_Stored items:_
------------------------------------------------
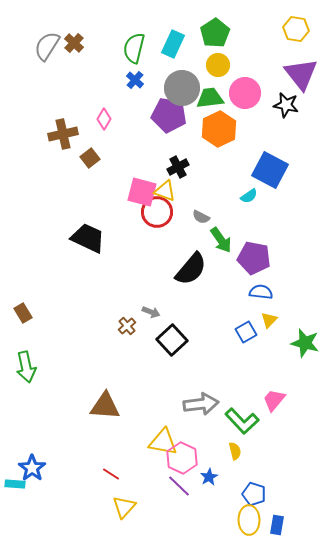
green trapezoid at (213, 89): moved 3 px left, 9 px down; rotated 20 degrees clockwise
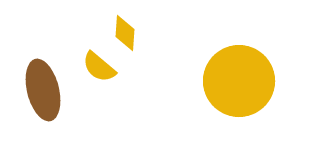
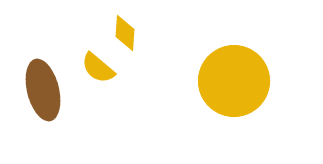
yellow semicircle: moved 1 px left, 1 px down
yellow circle: moved 5 px left
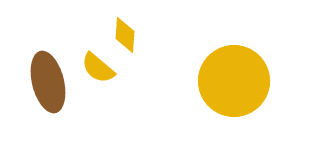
yellow diamond: moved 2 px down
brown ellipse: moved 5 px right, 8 px up
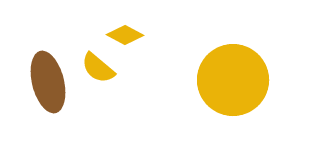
yellow diamond: rotated 66 degrees counterclockwise
yellow circle: moved 1 px left, 1 px up
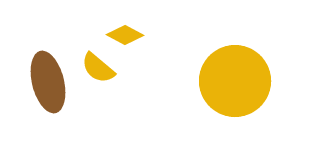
yellow circle: moved 2 px right, 1 px down
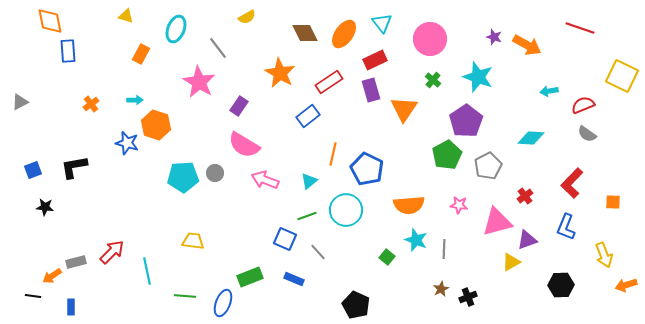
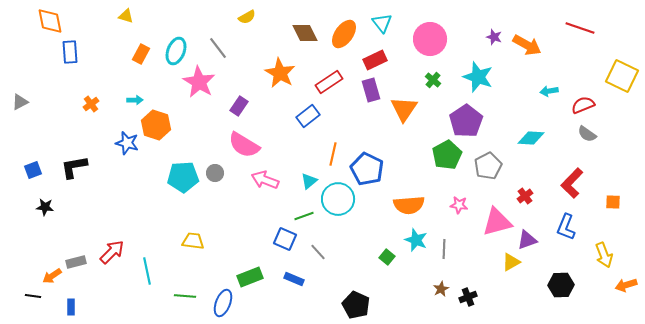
cyan ellipse at (176, 29): moved 22 px down
blue rectangle at (68, 51): moved 2 px right, 1 px down
cyan circle at (346, 210): moved 8 px left, 11 px up
green line at (307, 216): moved 3 px left
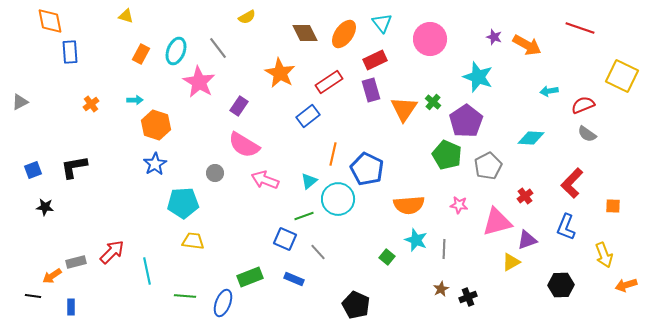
green cross at (433, 80): moved 22 px down
blue star at (127, 143): moved 28 px right, 21 px down; rotated 25 degrees clockwise
green pentagon at (447, 155): rotated 20 degrees counterclockwise
cyan pentagon at (183, 177): moved 26 px down
orange square at (613, 202): moved 4 px down
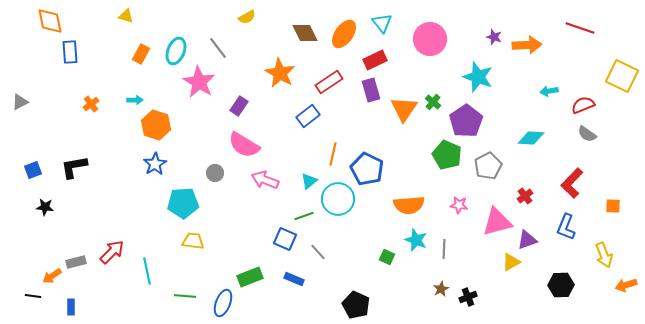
orange arrow at (527, 45): rotated 32 degrees counterclockwise
green square at (387, 257): rotated 14 degrees counterclockwise
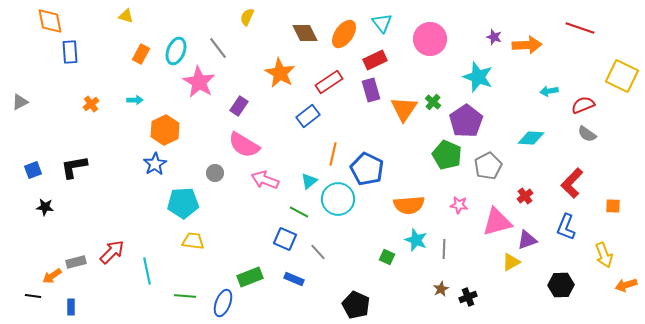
yellow semicircle at (247, 17): rotated 144 degrees clockwise
orange hexagon at (156, 125): moved 9 px right, 5 px down; rotated 16 degrees clockwise
green line at (304, 216): moved 5 px left, 4 px up; rotated 48 degrees clockwise
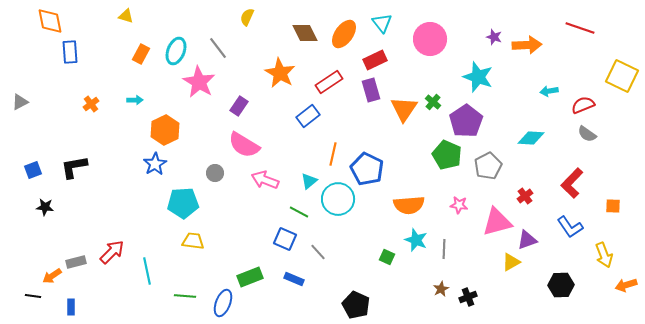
blue L-shape at (566, 227): moved 4 px right; rotated 56 degrees counterclockwise
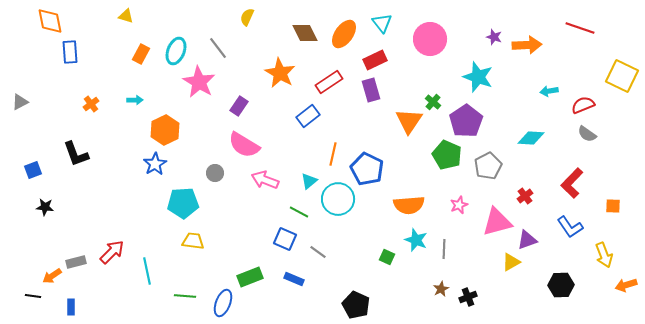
orange triangle at (404, 109): moved 5 px right, 12 px down
black L-shape at (74, 167): moved 2 px right, 13 px up; rotated 100 degrees counterclockwise
pink star at (459, 205): rotated 30 degrees counterclockwise
gray line at (318, 252): rotated 12 degrees counterclockwise
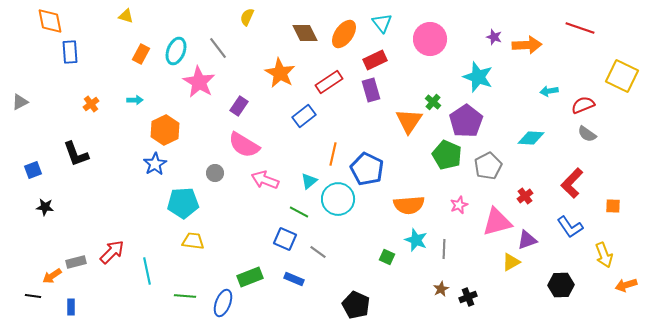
------------------------------------------------
_TASK TO CARRY OUT:_ Copy every line about how a shape moved or turned in the entries above, keeping each one word for word. Leave the pictures out of your answer.

_SOLUTION:_
green trapezoid at (213, 89): moved 3 px left, 9 px down; rotated 20 degrees clockwise
yellow semicircle: moved 1 px left, 1 px down
yellow circle: moved 5 px left
yellow diamond: moved 2 px down
brown ellipse: moved 5 px right, 8 px up
yellow diamond: rotated 66 degrees counterclockwise
yellow circle: moved 1 px left, 1 px up
yellow circle: moved 2 px right, 1 px down
cyan ellipse at (176, 29): moved 22 px down
blue rectangle at (68, 51): moved 2 px right, 1 px down
cyan circle at (346, 210): moved 8 px left, 11 px up
green line at (307, 216): moved 3 px left
green cross at (433, 80): moved 22 px down
blue star at (127, 143): moved 28 px right, 21 px down; rotated 25 degrees clockwise
green pentagon at (447, 155): rotated 20 degrees counterclockwise
cyan pentagon at (183, 177): moved 26 px down
orange square at (613, 202): moved 4 px down
orange arrow at (527, 45): rotated 32 degrees counterclockwise
green square at (387, 257): rotated 14 degrees counterclockwise
yellow semicircle at (247, 17): rotated 144 degrees clockwise
orange hexagon at (156, 125): moved 9 px right, 5 px down; rotated 16 degrees clockwise
green line at (304, 216): moved 5 px left, 4 px up; rotated 48 degrees clockwise
blue L-shape at (566, 227): moved 4 px right; rotated 56 degrees counterclockwise
orange triangle at (404, 109): moved 5 px right, 12 px down
black L-shape at (74, 167): moved 2 px right, 13 px up; rotated 100 degrees counterclockwise
pink star at (459, 205): rotated 30 degrees counterclockwise
gray line at (318, 252): rotated 12 degrees counterclockwise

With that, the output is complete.